> [TASK PROMPT]: Please copy the data from the line containing "This screenshot has width=960, height=540." through the line containing "coordinates (444, 351).", swapping every "sausage" for "hot dog" and changing nothing else. Return only those lines.

> [DATA FOR ANALYSIS]:
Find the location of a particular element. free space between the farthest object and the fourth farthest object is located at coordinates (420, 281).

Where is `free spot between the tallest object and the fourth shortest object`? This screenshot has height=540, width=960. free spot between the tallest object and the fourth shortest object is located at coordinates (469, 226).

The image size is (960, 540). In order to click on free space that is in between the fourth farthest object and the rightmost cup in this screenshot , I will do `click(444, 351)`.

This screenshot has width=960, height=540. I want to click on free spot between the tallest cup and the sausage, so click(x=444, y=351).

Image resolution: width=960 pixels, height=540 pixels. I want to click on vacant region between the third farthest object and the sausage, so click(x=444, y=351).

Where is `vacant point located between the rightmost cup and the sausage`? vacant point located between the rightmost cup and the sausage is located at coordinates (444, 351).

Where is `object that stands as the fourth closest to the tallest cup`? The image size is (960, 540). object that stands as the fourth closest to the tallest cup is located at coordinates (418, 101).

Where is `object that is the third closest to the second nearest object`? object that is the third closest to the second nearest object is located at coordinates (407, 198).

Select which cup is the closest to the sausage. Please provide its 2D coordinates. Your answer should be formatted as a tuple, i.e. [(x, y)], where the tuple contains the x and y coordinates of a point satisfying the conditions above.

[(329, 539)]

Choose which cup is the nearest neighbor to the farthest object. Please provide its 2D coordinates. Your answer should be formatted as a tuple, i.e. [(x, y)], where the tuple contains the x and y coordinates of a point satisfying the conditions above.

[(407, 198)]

* * *

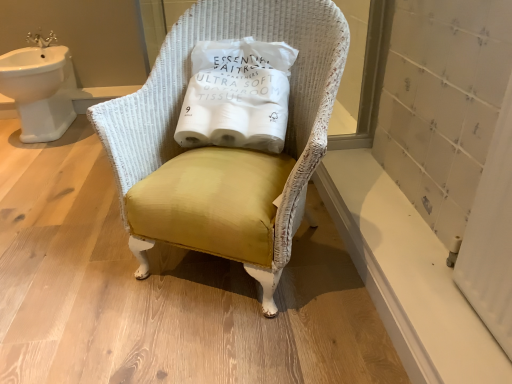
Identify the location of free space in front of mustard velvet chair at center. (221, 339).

> [ANSWER]:
This screenshot has width=960, height=540. I want to click on free spot between the tallest cup and the hot dog, so click(x=444, y=351).

Image resolution: width=960 pixels, height=540 pixels. I want to click on vacant region between the third farthest object and the hot dog, so click(x=444, y=351).

Where is `vacant point located between the rightmost cup and the hot dog`? vacant point located between the rightmost cup and the hot dog is located at coordinates (444, 351).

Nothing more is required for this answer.